Collected data entries:
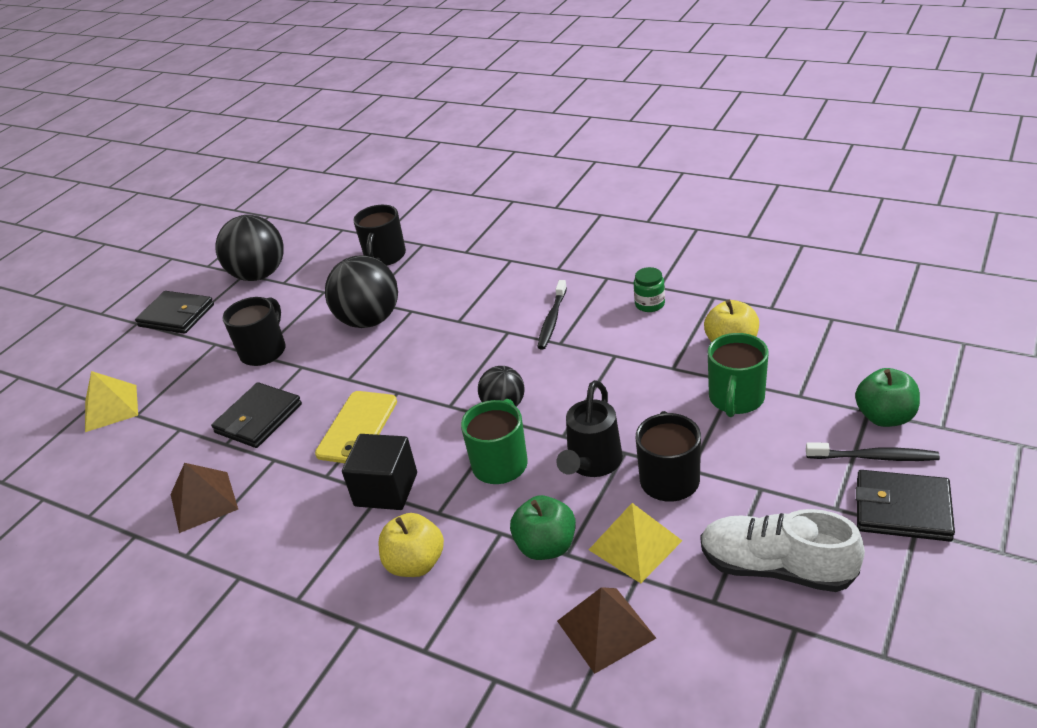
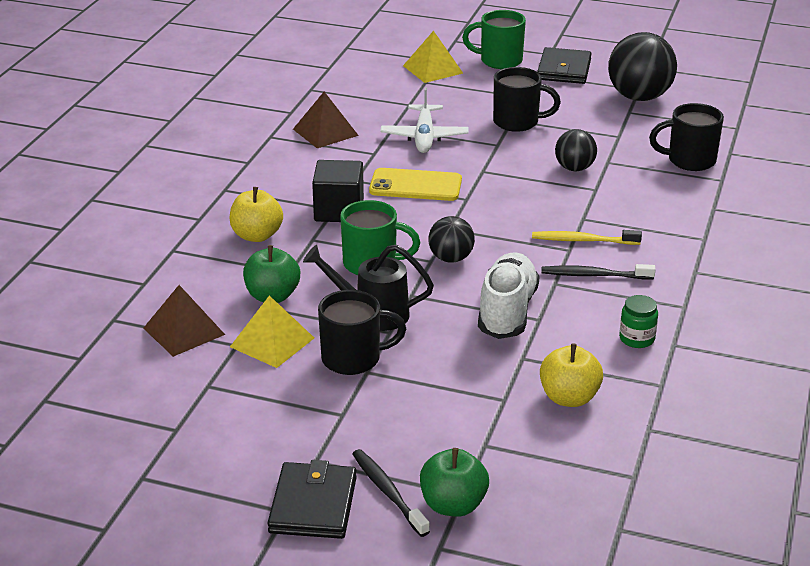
camera: 75 degrees right, 5 degrees down
(258, 418) = (424, 137): black wallet -> white plane
(369, 320) = (574, 168): black ball -> black ball, size x0.57
(495, 323) = (583, 240): none -> yellow toothbrush
(736, 399) = (473, 400): green mug -> green mug (499, 61)
(776, 568) = (242, 421): white shoe -> white shoe (507, 311)
(874, 457) = (388, 492): black toothbrush -> black toothbrush turned 150 degrees clockwise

- **Work request**
Every line of the entries above that holds "white" should be copied out.

- **Answer**
(258, 418) = (424, 137): black wallet -> white plane
(776, 568) = (242, 421): white shoe -> white shoe (507, 311)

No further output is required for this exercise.